> **Data extracts**
◇ ◇ ◇ ◇ ◇ ◇ ◇

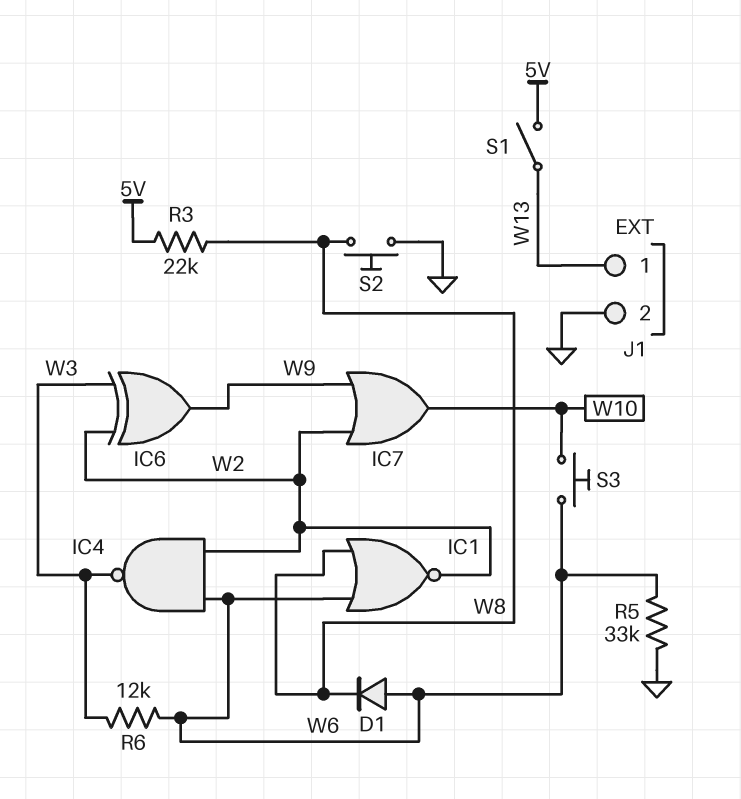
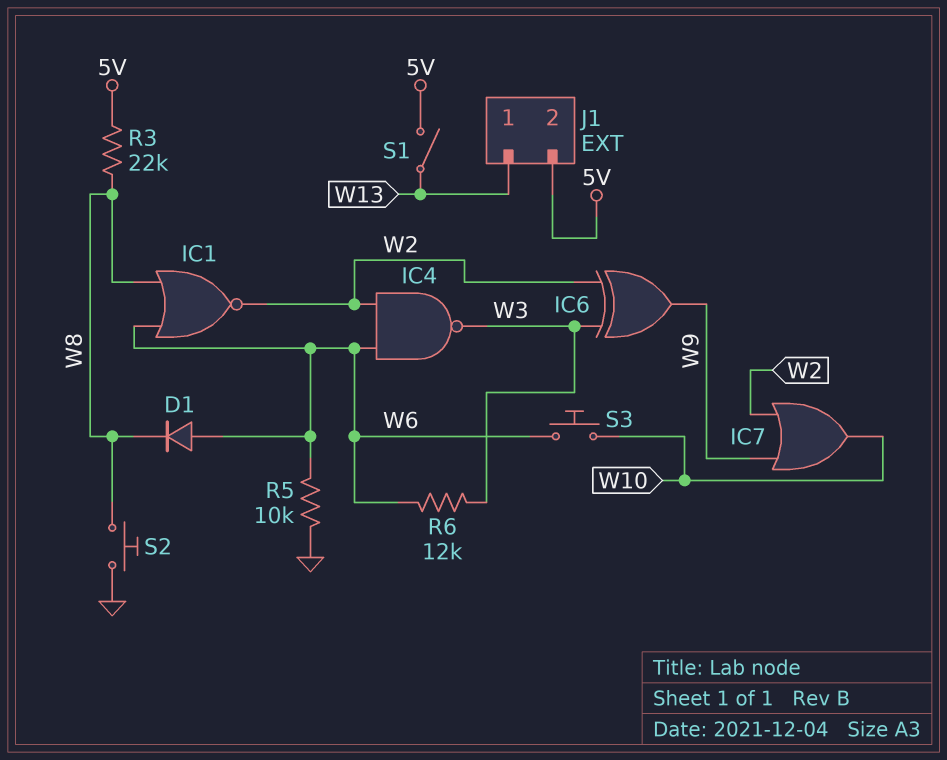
J1 pin 2: GND -> 5V
R5: 33k (GND, W6) -> 10k (GND, W6)

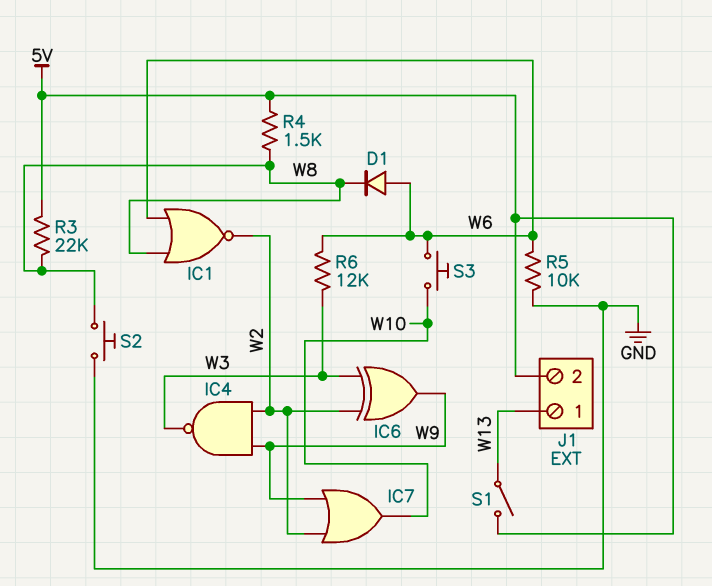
IC4: NAND (in W2, in W6, out W3) -> NAND (in W2, in W9, out W3)
R4: none -> 1.5k (5V, W8)

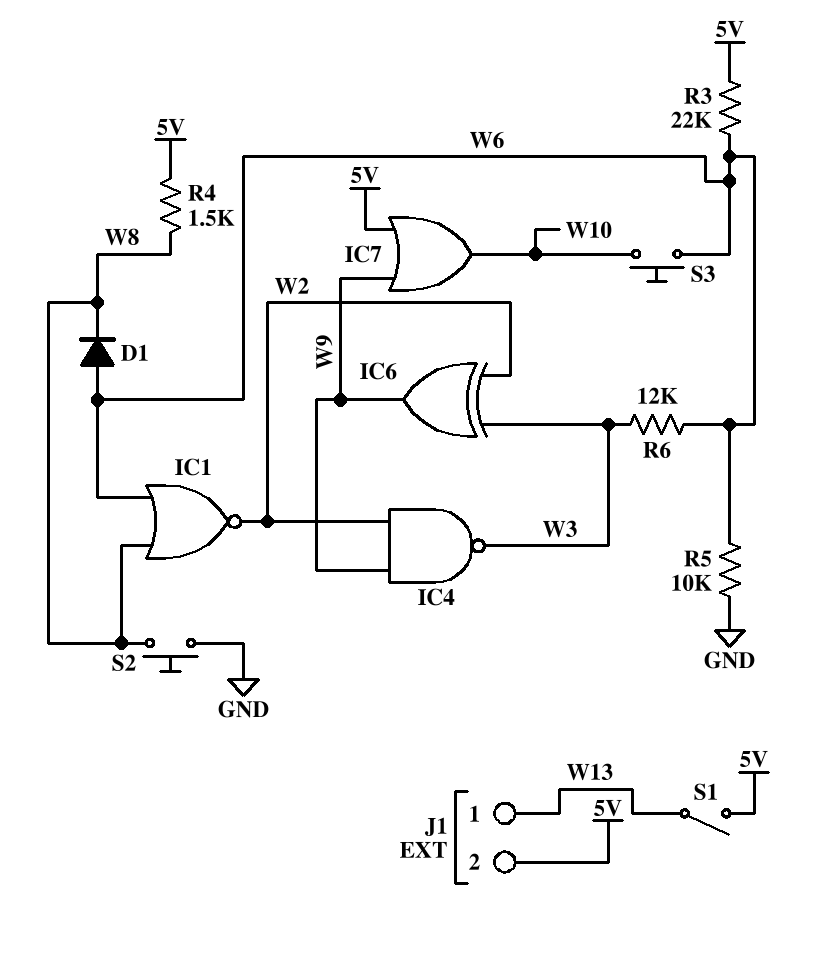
IC7: OR (in W2, in W9, out W10) -> OR (in 5V, in W9, out W10)
R3: 22k (5V, W8) -> 22k (5V, W6)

◇ ◇ ◇ ◇ ◇ ◇ ◇

Without including any pictures, print all of the material exactly as given.

> **Response for this exercise**
J1 pin 2: GND -> 5V
R5: 33k (GND, W6) -> 10k (GND, W6)

IC4: NAND (in W2, in W6, out W3) -> NAND (in W2, in W9, out W3)
R4: none -> 1.5k (5V, W8)

IC7: OR (in W2, in W9, out W10) -> OR (in 5V, in W9, out W10)
R3: 22k (5V, W8) -> 22k (5V, W6)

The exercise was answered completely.